Give only the number of lines in the records that contain the word "black".

#### [Material for the task]
Start of Block

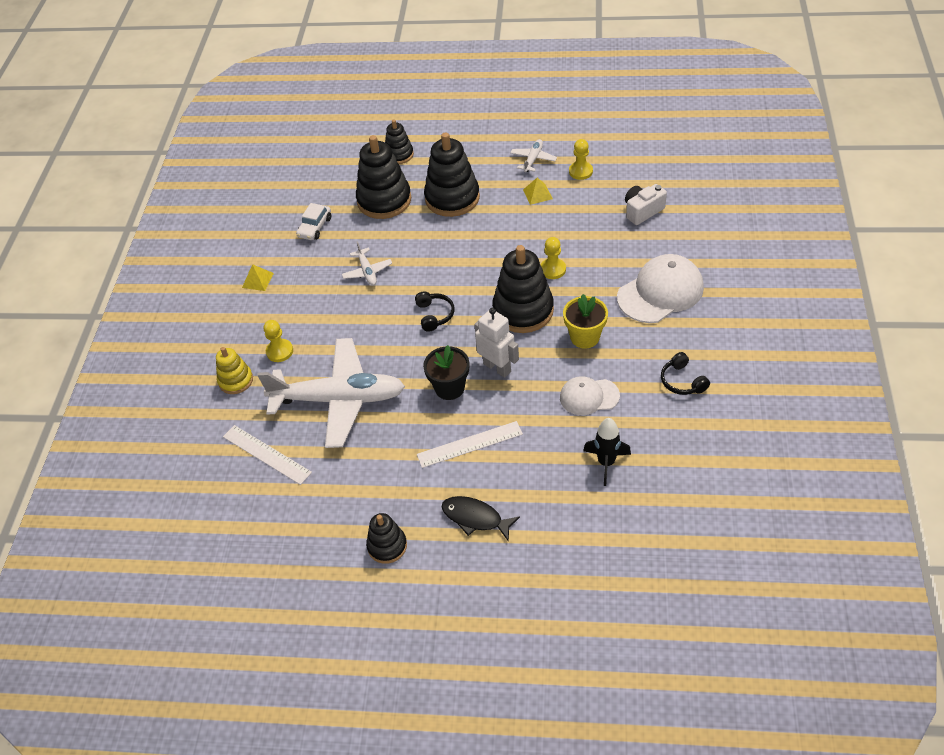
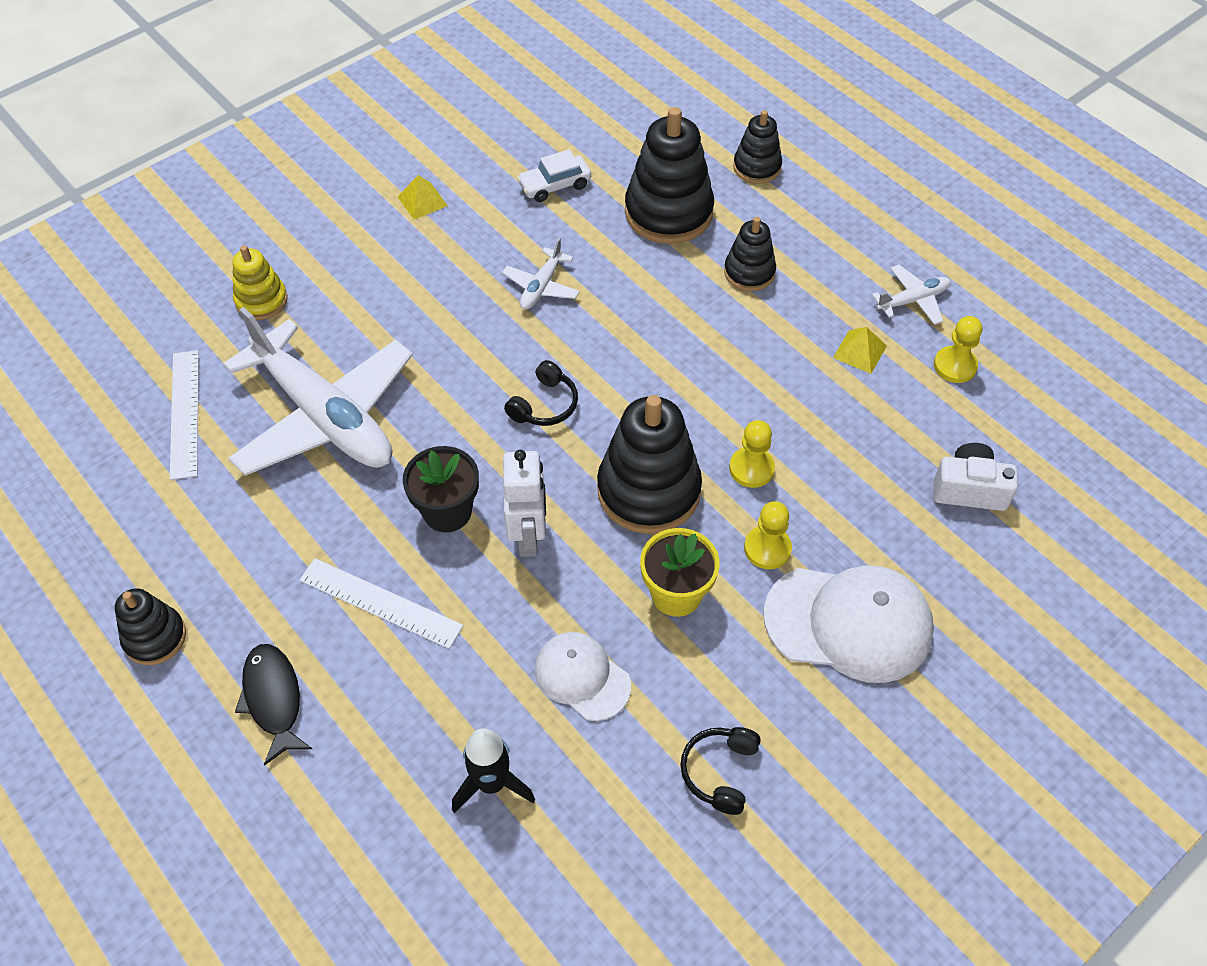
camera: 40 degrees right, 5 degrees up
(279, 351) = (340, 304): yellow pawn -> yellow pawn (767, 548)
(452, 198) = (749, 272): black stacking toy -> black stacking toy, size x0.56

End of Block
Start of Block

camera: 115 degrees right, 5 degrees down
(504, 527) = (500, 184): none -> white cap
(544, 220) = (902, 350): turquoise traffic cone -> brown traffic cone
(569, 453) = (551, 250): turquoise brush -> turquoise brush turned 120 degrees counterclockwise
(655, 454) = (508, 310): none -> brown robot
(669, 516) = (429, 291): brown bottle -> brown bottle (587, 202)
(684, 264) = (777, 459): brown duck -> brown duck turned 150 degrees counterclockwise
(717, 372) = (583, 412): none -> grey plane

End of Block
Start of Block

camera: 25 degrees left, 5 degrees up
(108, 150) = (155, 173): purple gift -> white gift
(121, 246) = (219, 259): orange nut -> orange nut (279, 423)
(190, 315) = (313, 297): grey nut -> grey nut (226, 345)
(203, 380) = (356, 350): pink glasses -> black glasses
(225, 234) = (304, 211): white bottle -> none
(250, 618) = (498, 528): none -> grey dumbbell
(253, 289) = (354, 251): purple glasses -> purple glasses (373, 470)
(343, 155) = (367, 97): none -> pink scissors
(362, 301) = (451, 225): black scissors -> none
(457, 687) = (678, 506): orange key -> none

End of Block

#### [Written answer]
3